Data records

------------------------

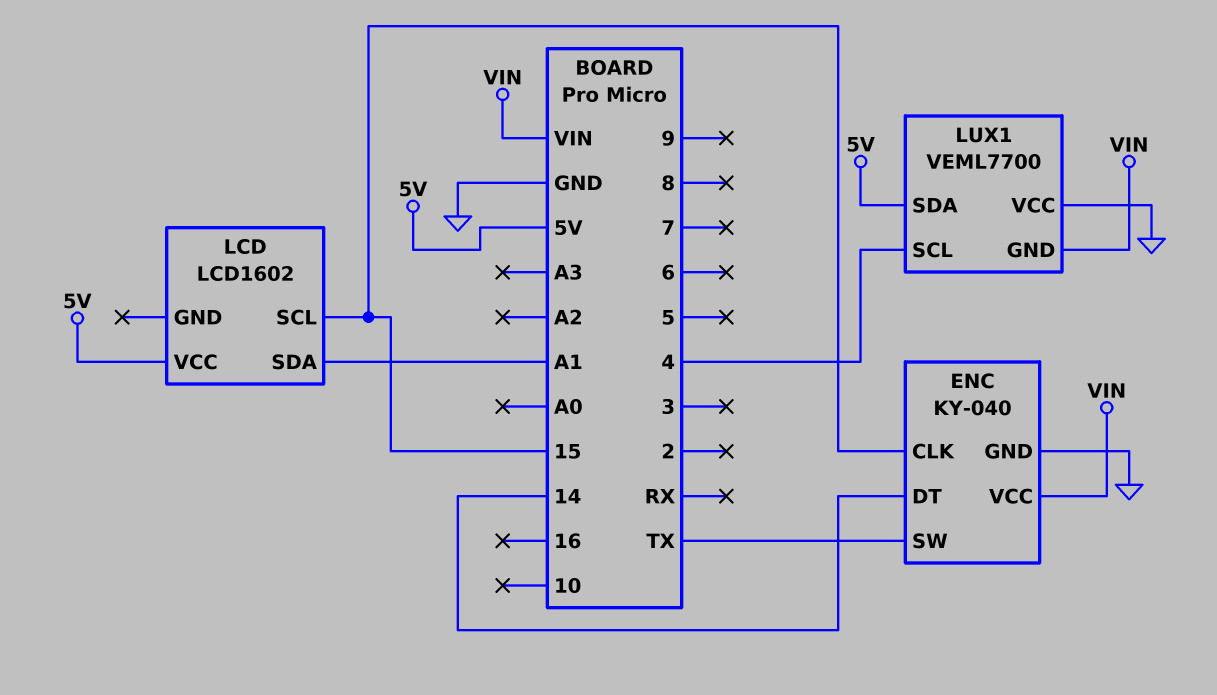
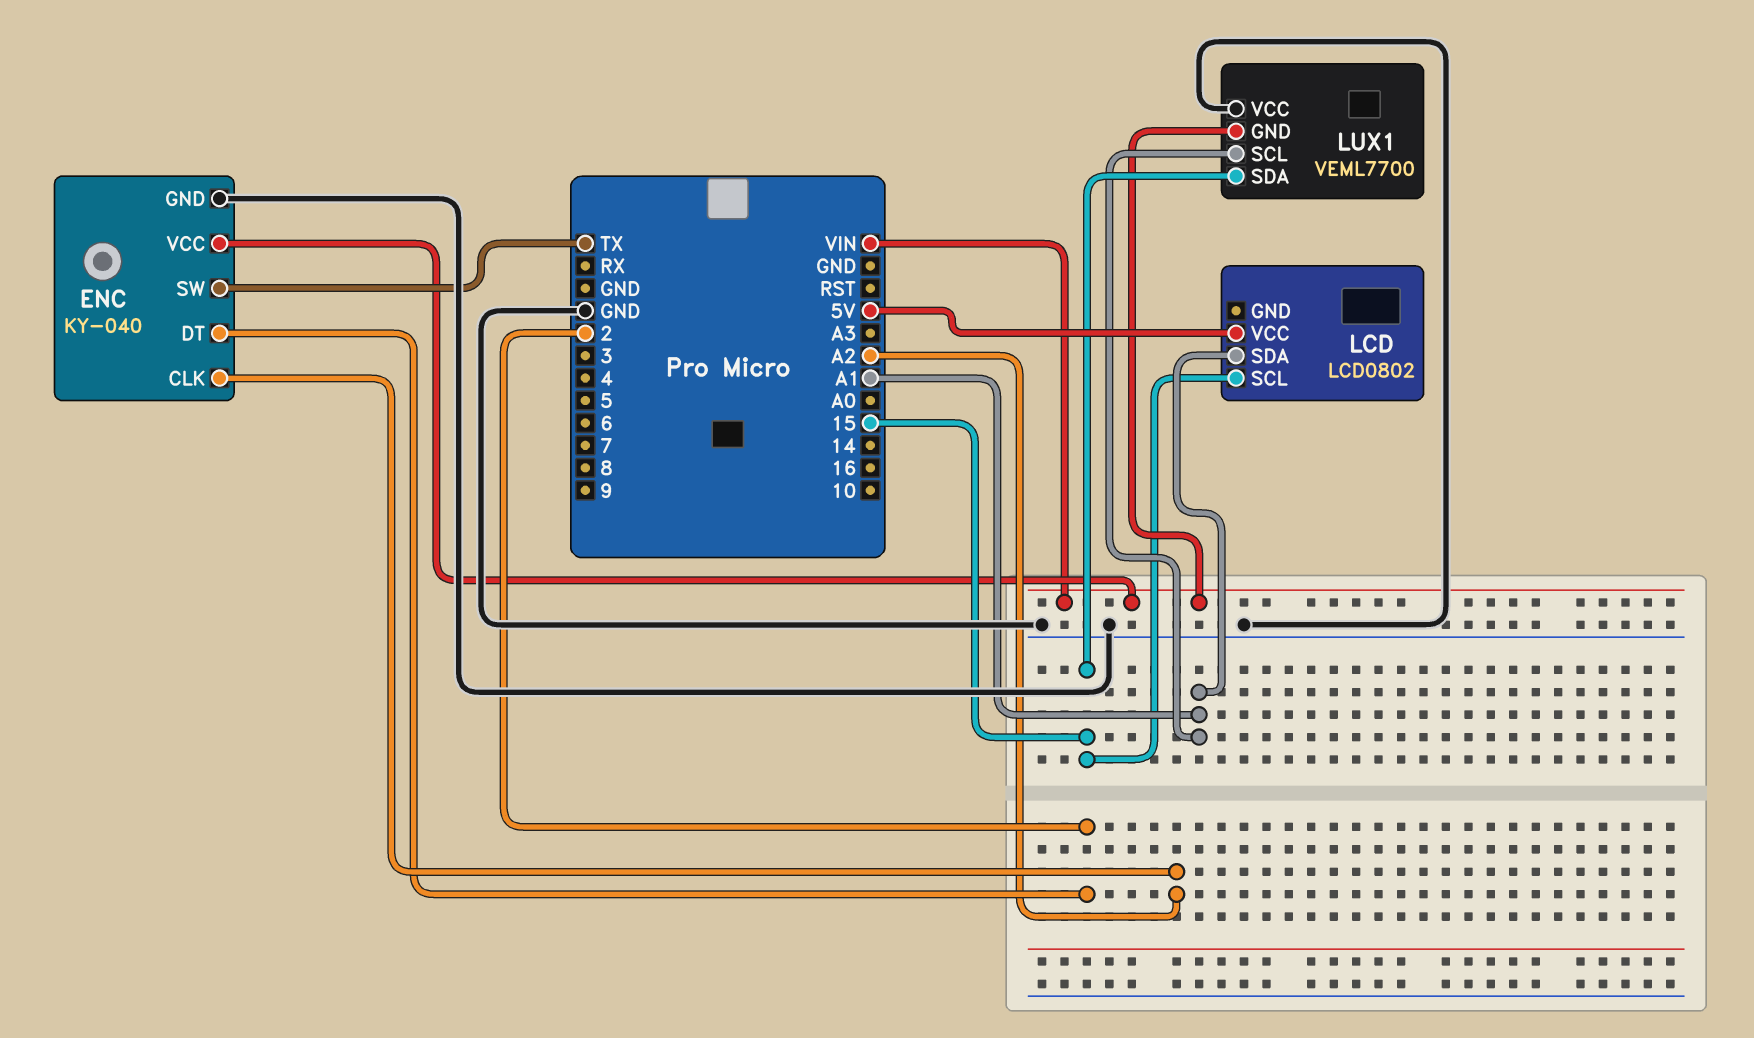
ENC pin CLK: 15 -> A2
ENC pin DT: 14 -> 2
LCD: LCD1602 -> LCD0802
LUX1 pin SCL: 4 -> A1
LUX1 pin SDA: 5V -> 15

------------------------

* WHAT TO DO *
Please set down exactly the lines running from the one with "ENC pin DT: 14 -> 2" to the last line of the entries above, both of them included, and no others.

* SOLUTION TO THIS PROBLEM *
ENC pin DT: 14 -> 2
LCD: LCD1602 -> LCD0802
LUX1 pin SCL: 4 -> A1
LUX1 pin SDA: 5V -> 15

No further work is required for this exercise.